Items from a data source
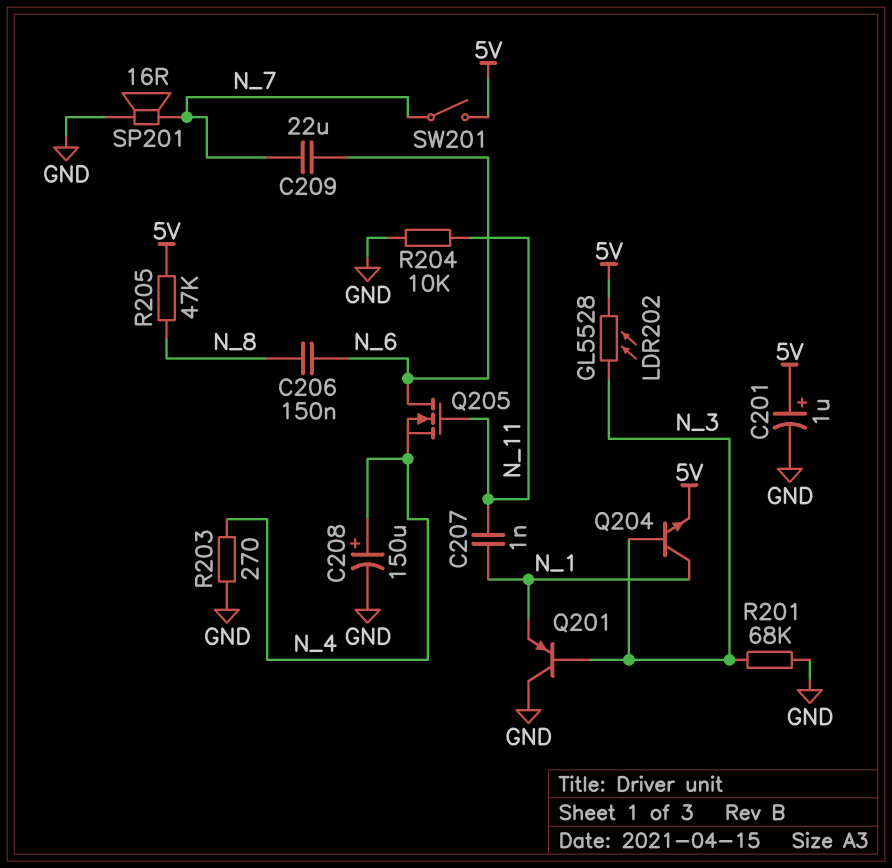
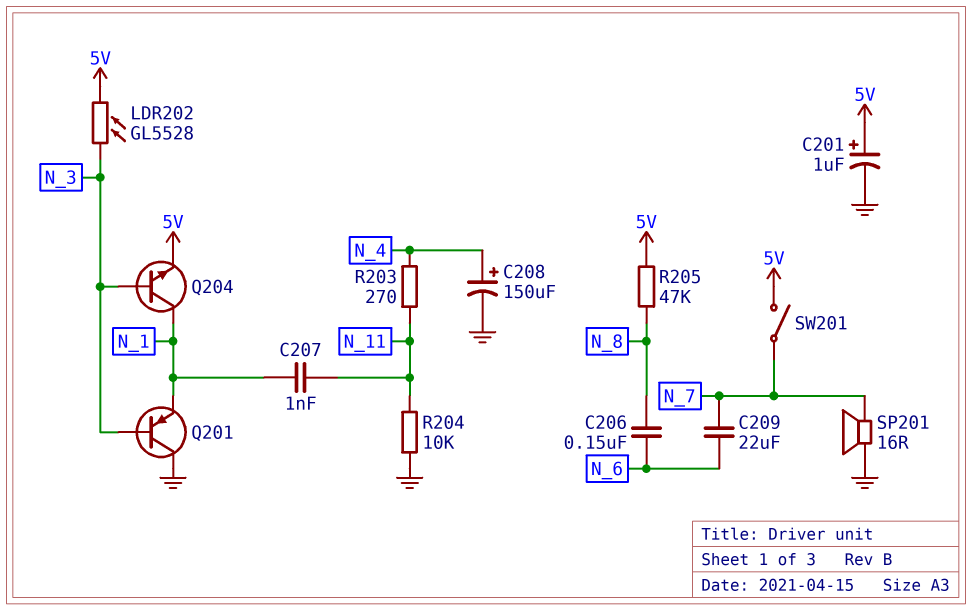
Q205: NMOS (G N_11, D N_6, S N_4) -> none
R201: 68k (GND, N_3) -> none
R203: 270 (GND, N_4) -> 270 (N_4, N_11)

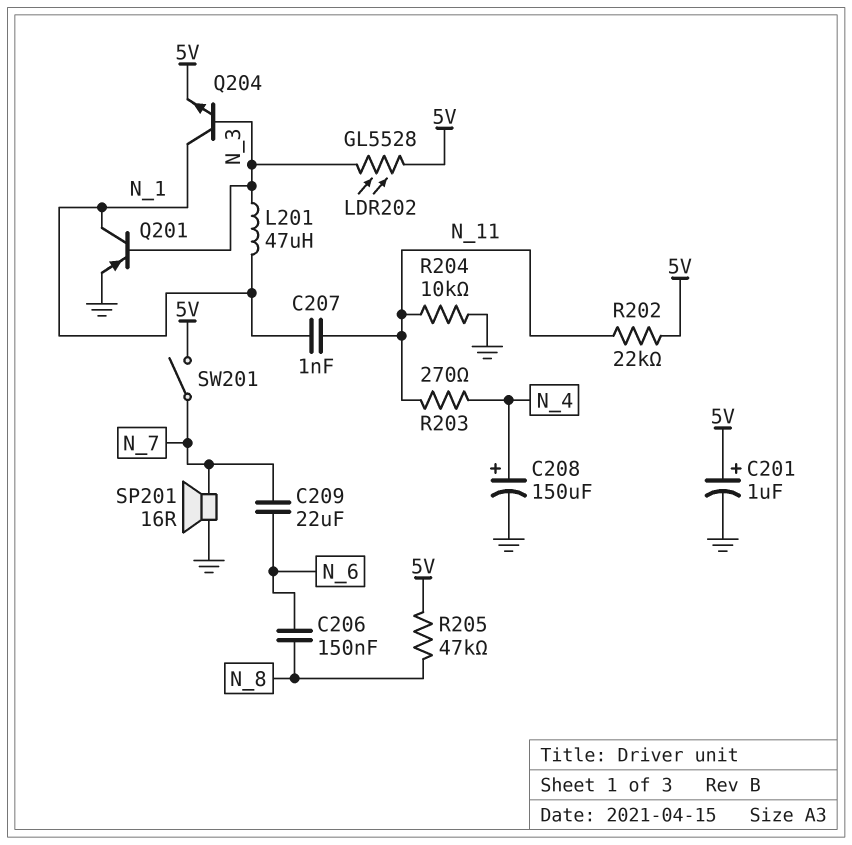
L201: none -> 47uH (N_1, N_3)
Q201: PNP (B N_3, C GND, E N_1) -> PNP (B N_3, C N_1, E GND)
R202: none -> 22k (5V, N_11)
* * *
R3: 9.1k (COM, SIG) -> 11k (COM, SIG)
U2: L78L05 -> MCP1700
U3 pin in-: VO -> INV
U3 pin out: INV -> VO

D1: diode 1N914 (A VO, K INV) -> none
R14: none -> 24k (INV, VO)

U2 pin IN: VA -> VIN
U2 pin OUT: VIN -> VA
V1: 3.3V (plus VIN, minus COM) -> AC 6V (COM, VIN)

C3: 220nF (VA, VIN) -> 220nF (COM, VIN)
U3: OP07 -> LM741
---
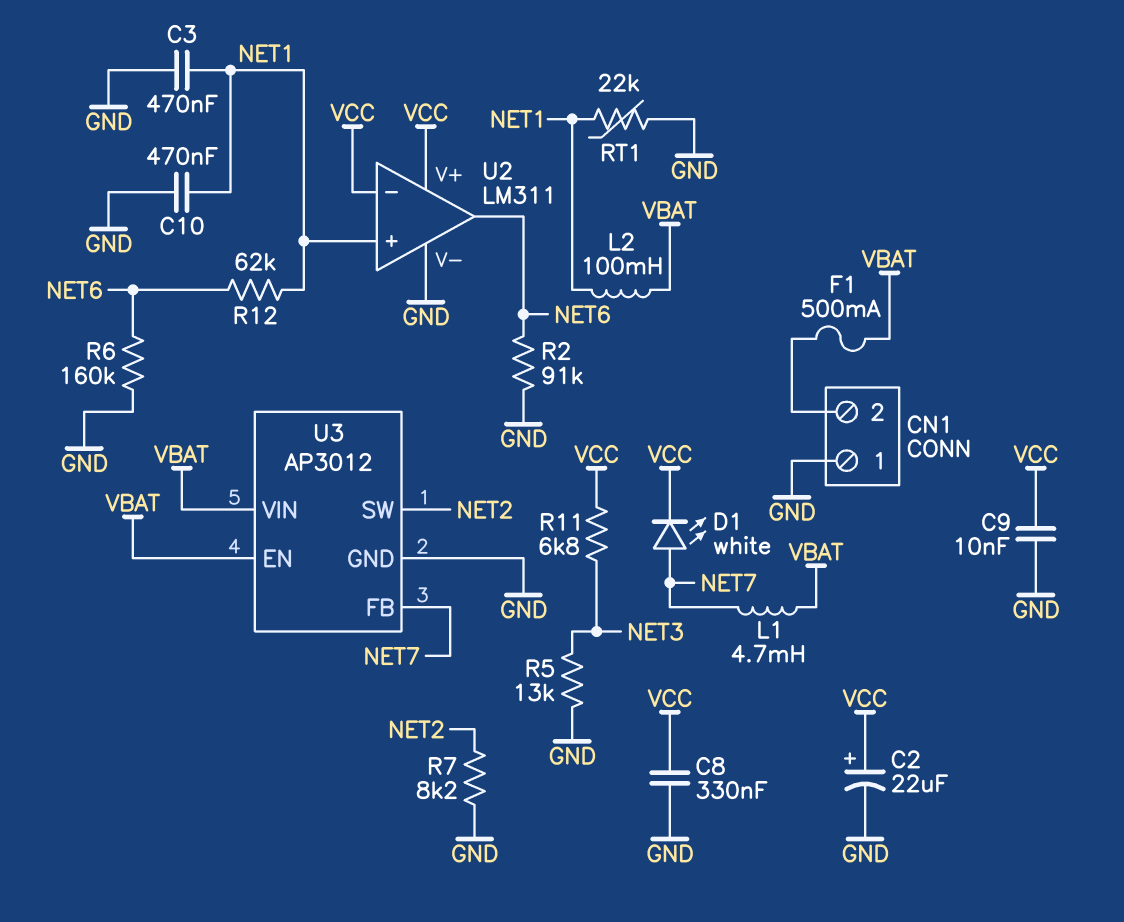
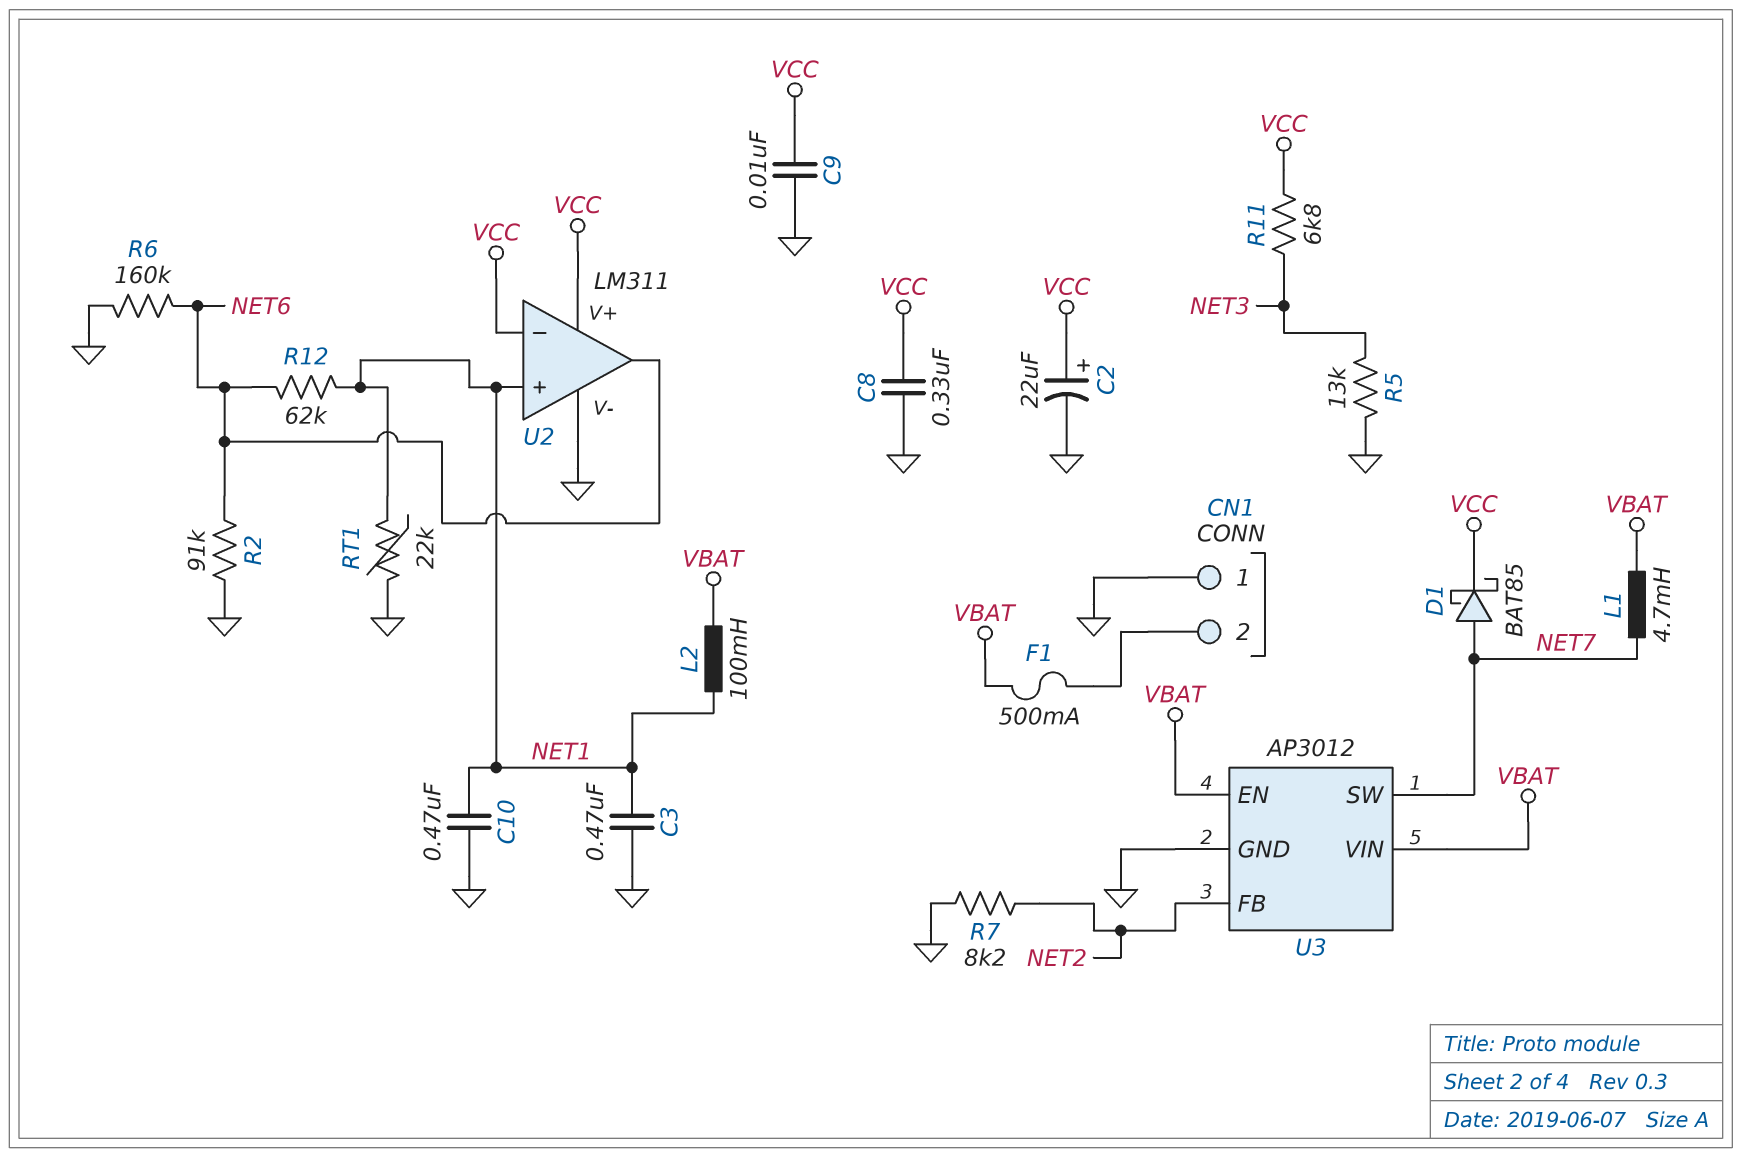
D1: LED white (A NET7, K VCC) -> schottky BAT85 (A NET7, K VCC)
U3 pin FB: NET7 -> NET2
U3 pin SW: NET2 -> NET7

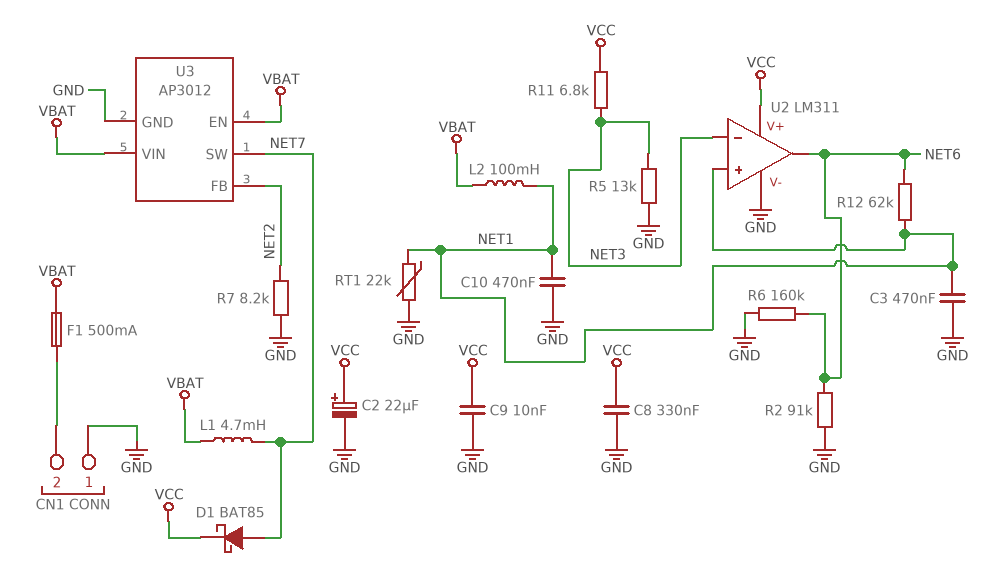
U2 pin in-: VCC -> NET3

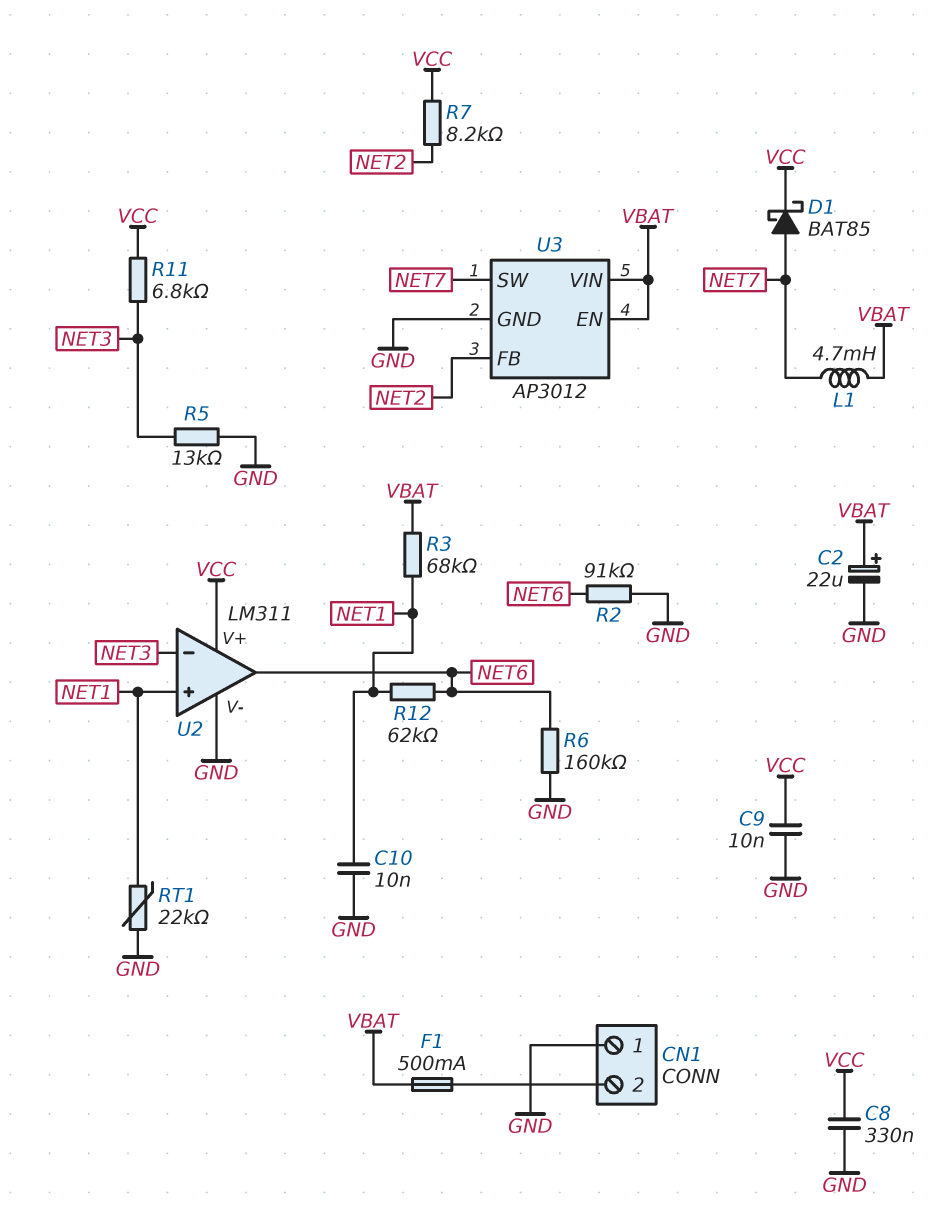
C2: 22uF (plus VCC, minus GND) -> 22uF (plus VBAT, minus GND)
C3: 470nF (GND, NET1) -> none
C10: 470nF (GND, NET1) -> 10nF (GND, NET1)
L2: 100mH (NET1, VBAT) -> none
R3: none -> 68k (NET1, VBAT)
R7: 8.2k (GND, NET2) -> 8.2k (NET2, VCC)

_WHAT YOU SHOULD DO:_ Could you restate, word for word, the lines above from the one with "U2 pin OUT: VIN -> VA" to the one with "U3: OP07 -> LM741", both included?

_RESULT OF THIS EXERCISE:_
U2 pin OUT: VIN -> VA
V1: 3.3V (plus VIN, minus COM) -> AC 6V (COM, VIN)

C3: 220nF (VA, VIN) -> 220nF (COM, VIN)
U3: OP07 -> LM741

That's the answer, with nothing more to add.